§ Activity: Look below for the line containing "D3: LED (A LED, K GND) -> LED (A GND, K LED)"; write out that line and each one after it to the end, exactly, and nothing else.

§ Source data:
------------------------------------------------------------
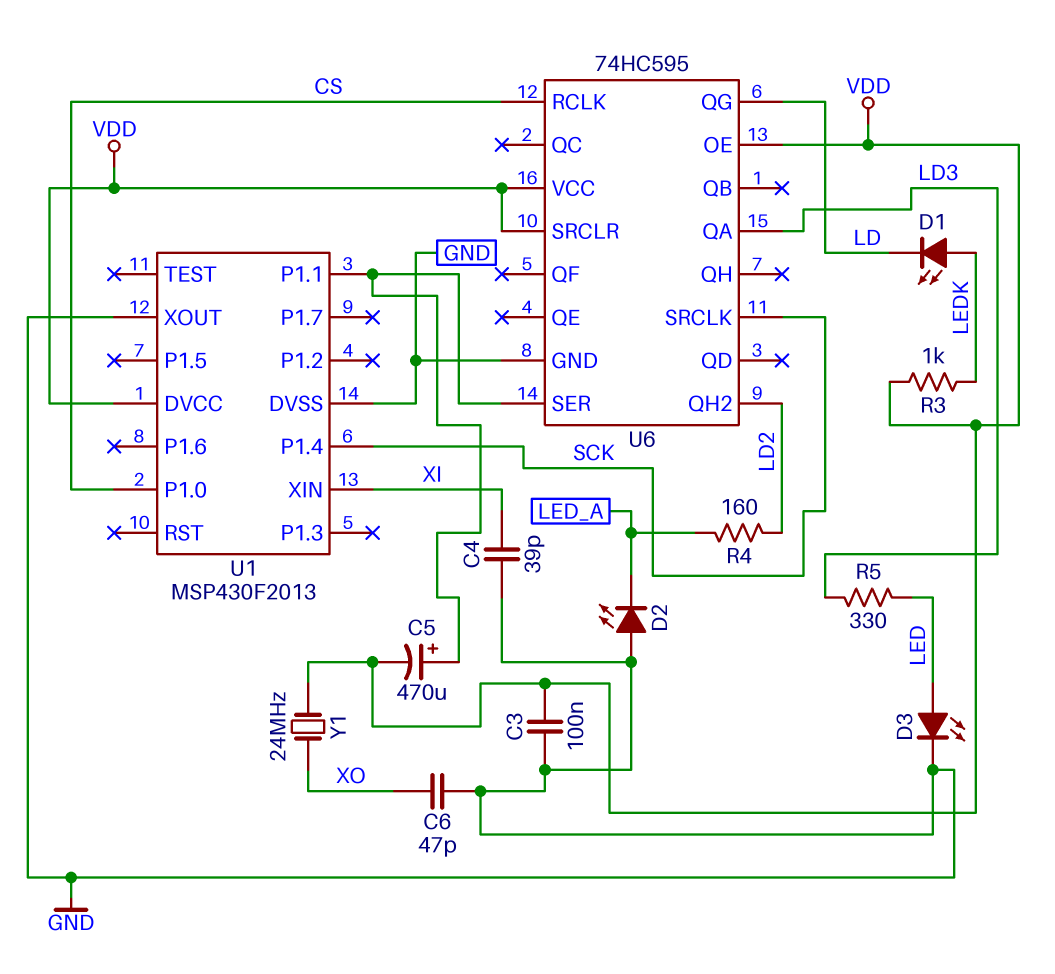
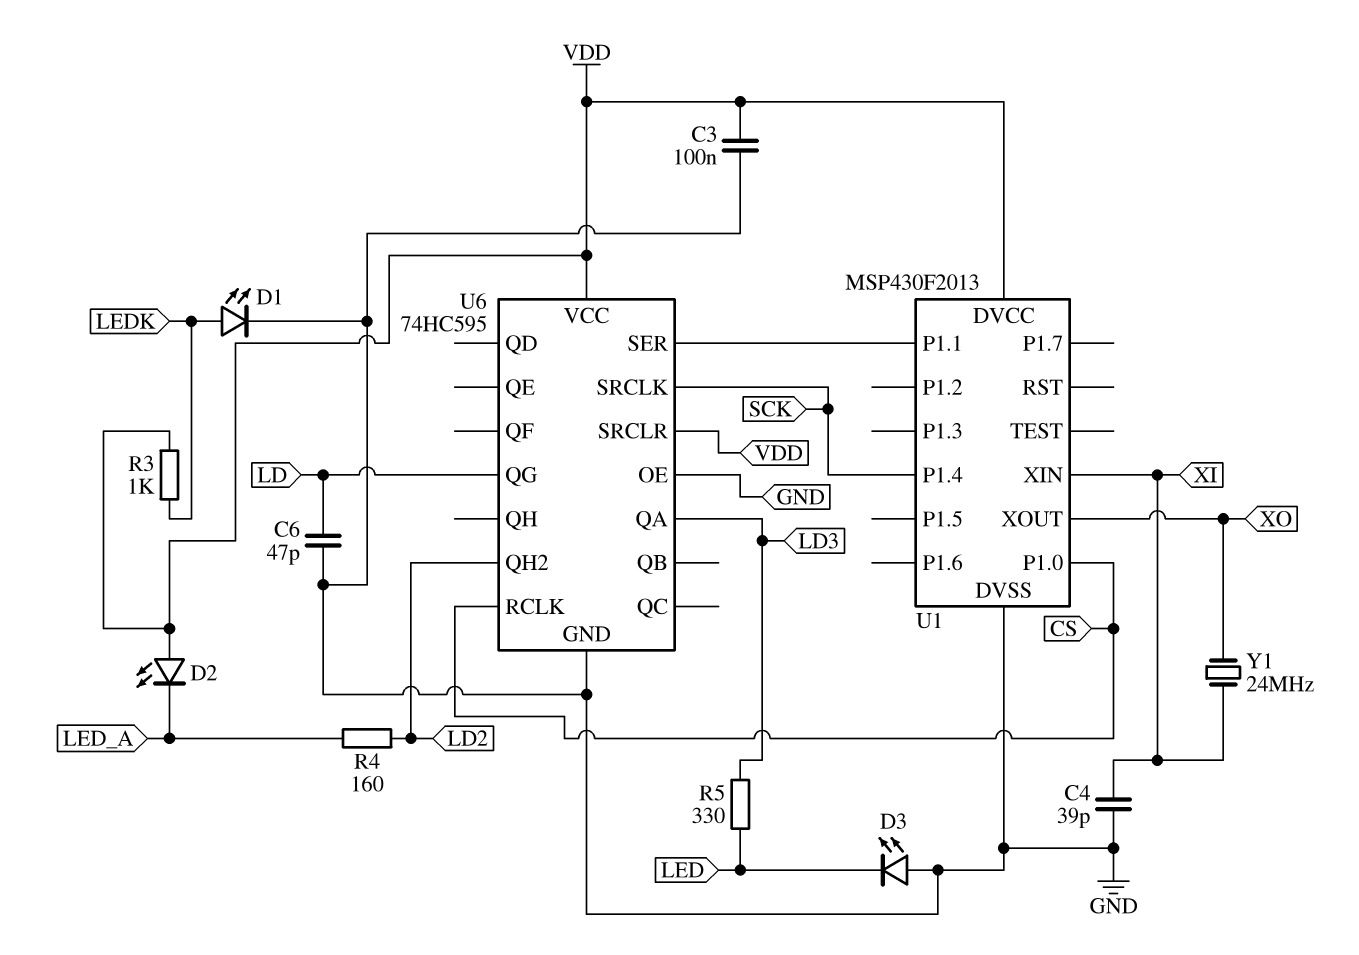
C5: 470uF (plus U1/P1.1, minus VDD) -> none
C6: 47pF (GND, XO) -> 47pF (GND, LD)
D1: LED (A LEDK, K LD) -> LED (A LEDK, K GND)
D2: LED (A GND, K LED_A) -> LED (A VDD, K LED_A)
D3: LED (A LED, K GND) -> LED (A GND, K LED)
U1 pin XOUT: GND -> XO
U6 pin OE: VDD -> GND
Y1: 24MHz (VDD, XO) -> 24MHz (XI, XO)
------------------------------------------------------------
§ Task result:
D3: LED (A LED, K GND) -> LED (A GND, K LED)
U1 pin XOUT: GND -> XO
U6 pin OE: VDD -> GND
Y1: 24MHz (VDD, XO) -> 24MHz (XI, XO)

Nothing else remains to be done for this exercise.